• [TASK DESCRIPTION]: Exactly as they appear, print the line with "J102 pin 4: IC102/IO13 -> IC102/IO2" and each line after it through the end of the entries below; leave out pictures.

====

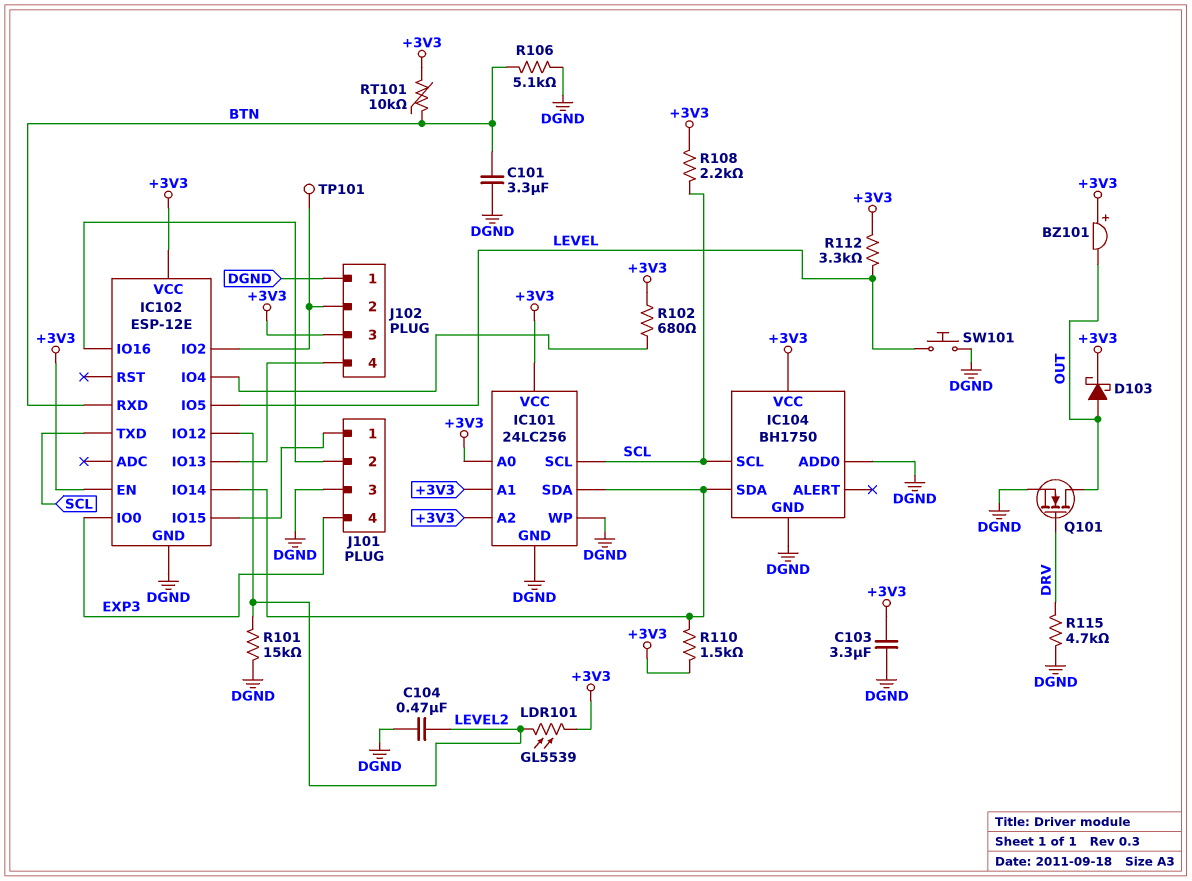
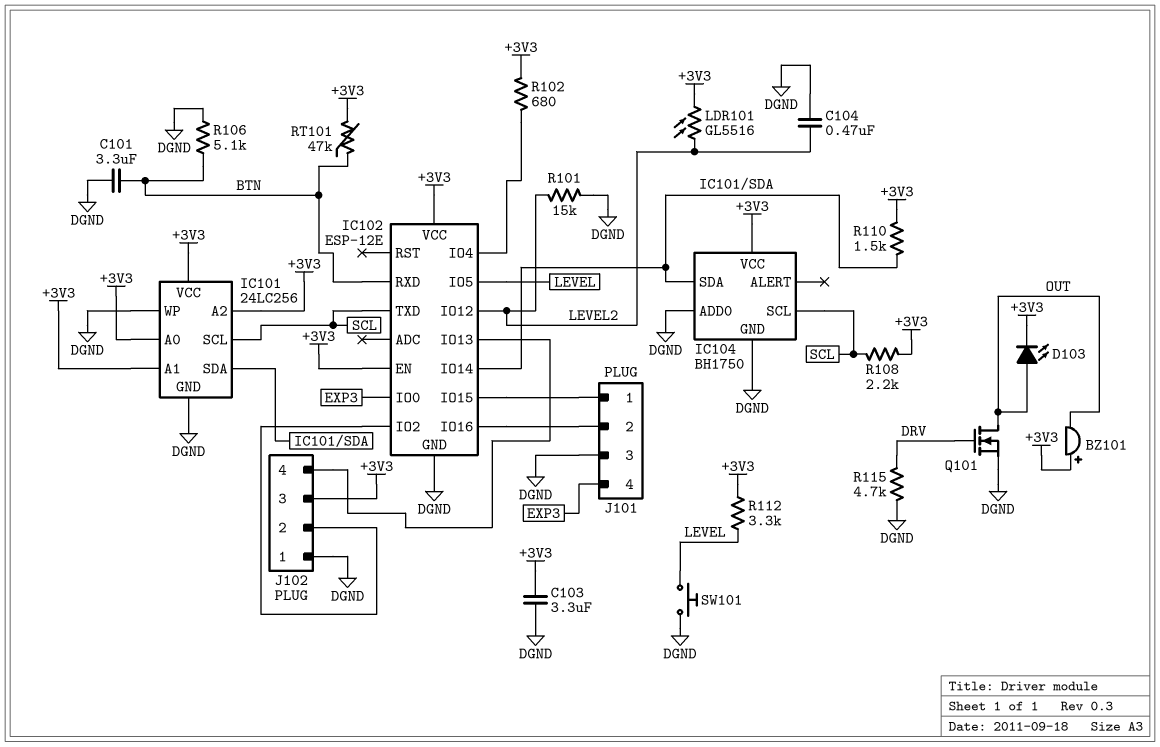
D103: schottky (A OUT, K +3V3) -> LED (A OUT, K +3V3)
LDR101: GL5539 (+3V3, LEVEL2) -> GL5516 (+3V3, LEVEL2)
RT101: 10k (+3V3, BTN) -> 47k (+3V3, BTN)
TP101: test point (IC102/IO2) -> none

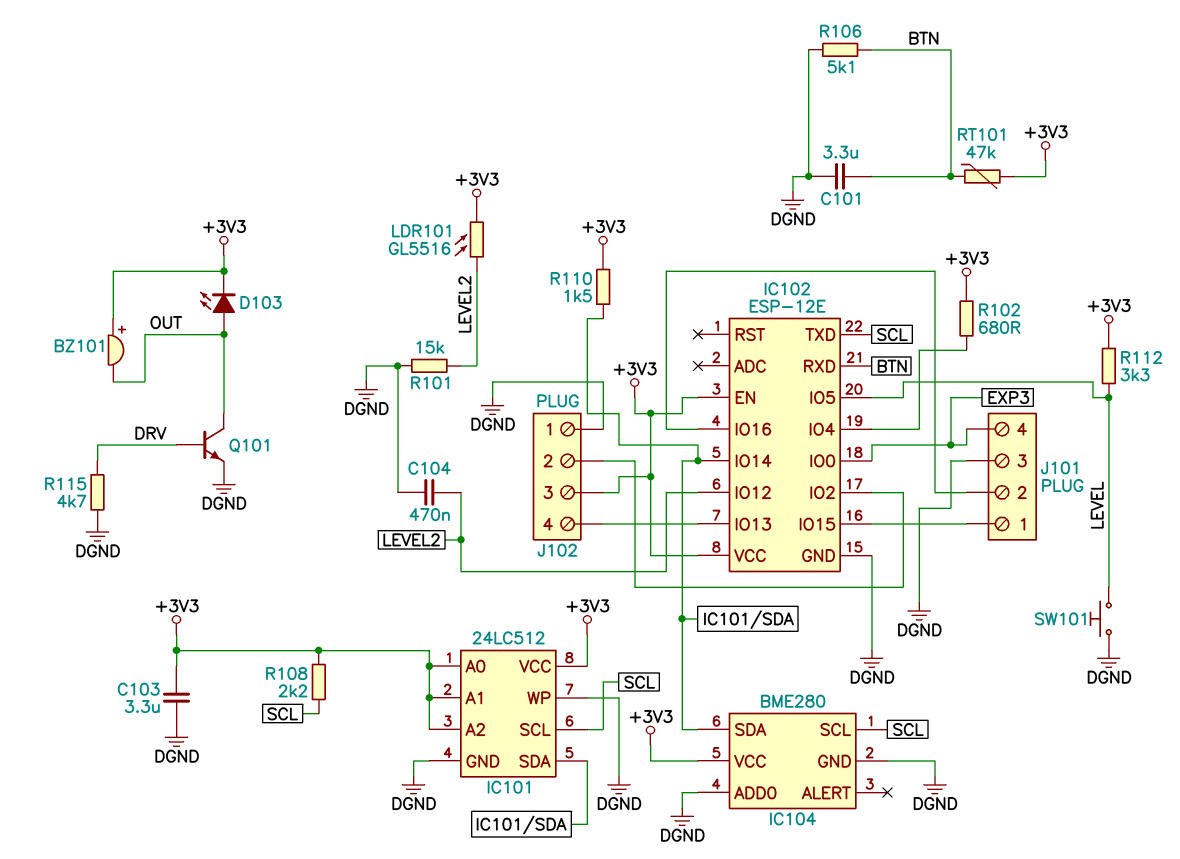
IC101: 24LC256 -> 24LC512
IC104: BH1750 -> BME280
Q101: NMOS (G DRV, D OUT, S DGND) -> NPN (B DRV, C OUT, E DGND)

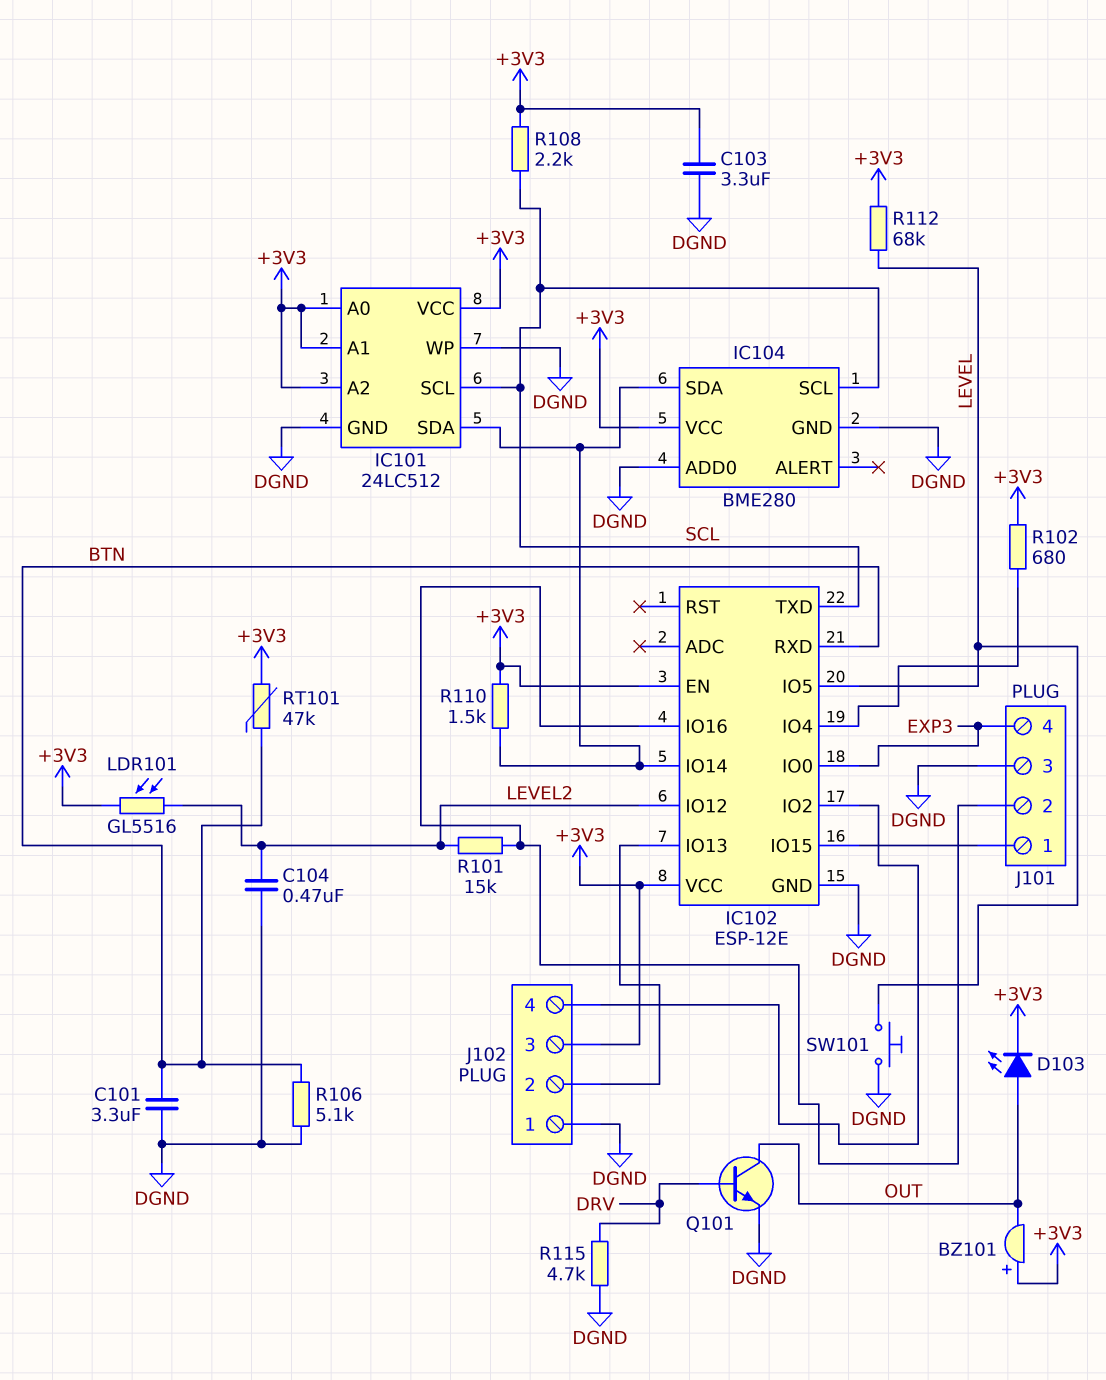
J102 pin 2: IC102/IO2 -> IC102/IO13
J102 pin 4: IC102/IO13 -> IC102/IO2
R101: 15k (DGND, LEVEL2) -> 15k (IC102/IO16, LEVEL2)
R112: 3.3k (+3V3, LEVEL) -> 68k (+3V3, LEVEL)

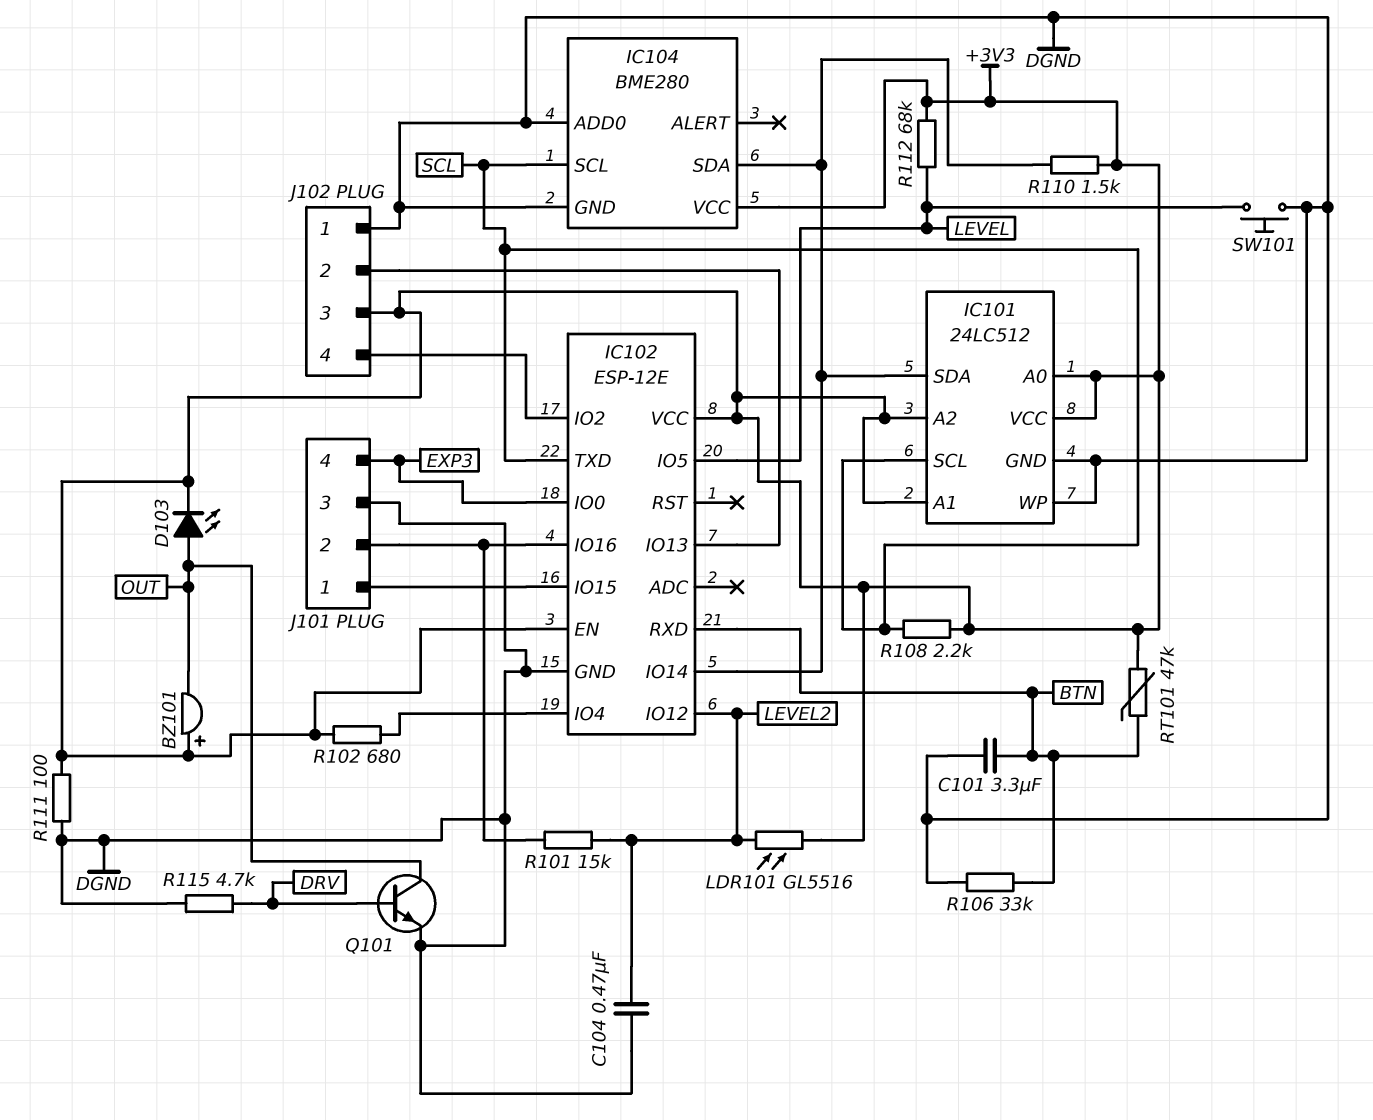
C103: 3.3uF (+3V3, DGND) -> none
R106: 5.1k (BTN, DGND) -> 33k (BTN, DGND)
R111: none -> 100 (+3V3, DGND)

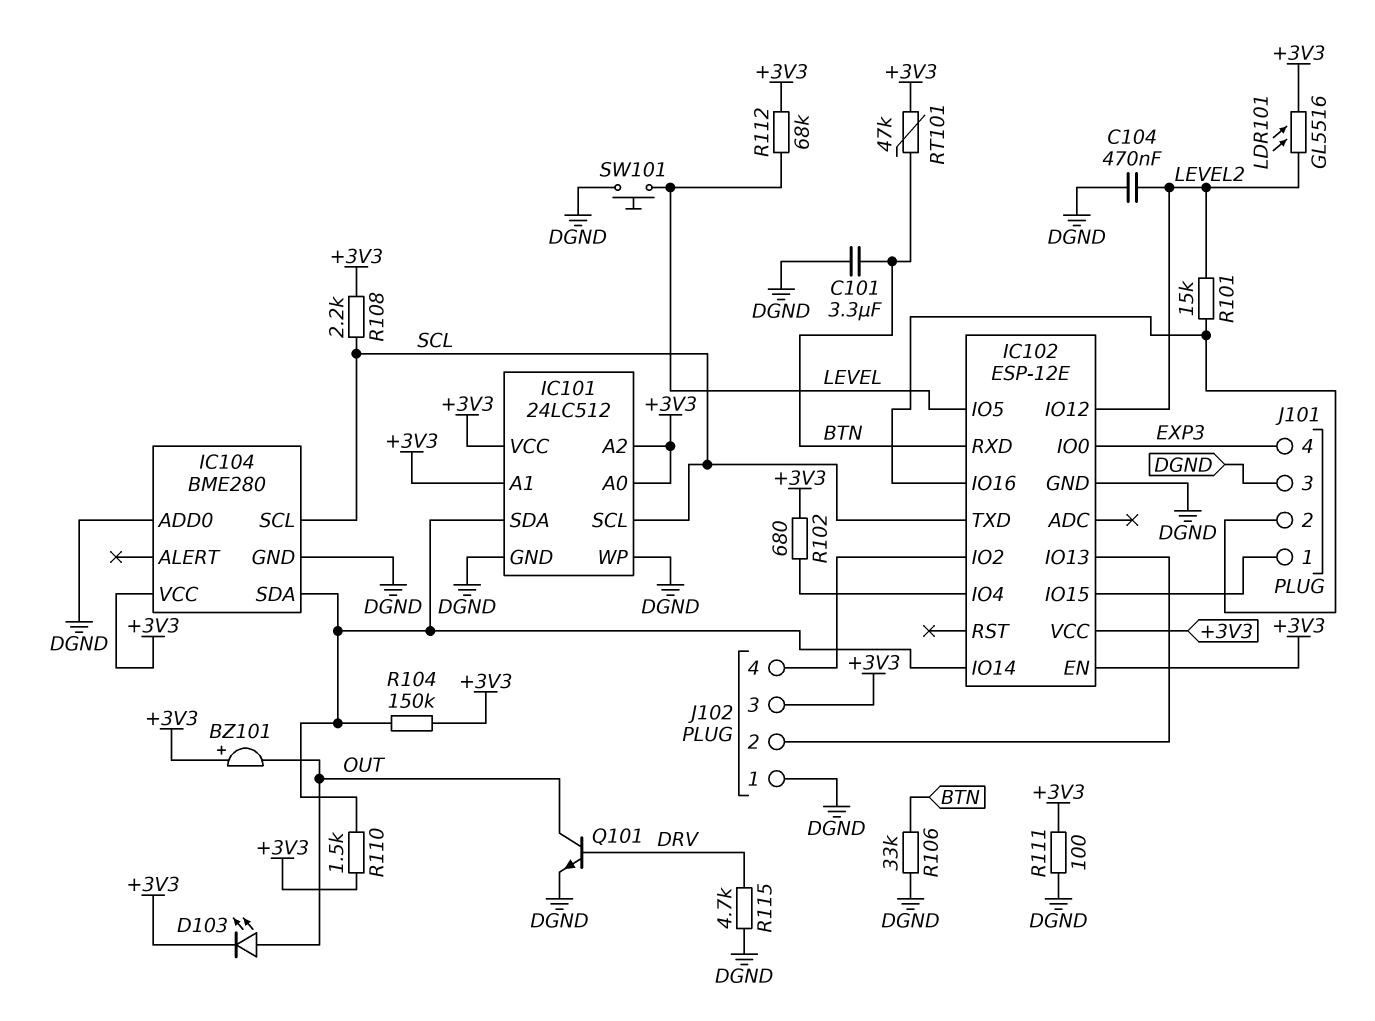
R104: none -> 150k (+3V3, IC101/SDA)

====

• [EXERCISE ANSWER]:
J102 pin 4: IC102/IO13 -> IC102/IO2
R101: 15k (DGND, LEVEL2) -> 15k (IC102/IO16, LEVEL2)
R112: 3.3k (+3V3, LEVEL) -> 68k (+3V3, LEVEL)

C103: 3.3uF (+3V3, DGND) -> none
R106: 5.1k (BTN, DGND) -> 33k (BTN, DGND)
R111: none -> 100 (+3V3, DGND)

R104: none -> 150k (+3V3, IC101/SDA)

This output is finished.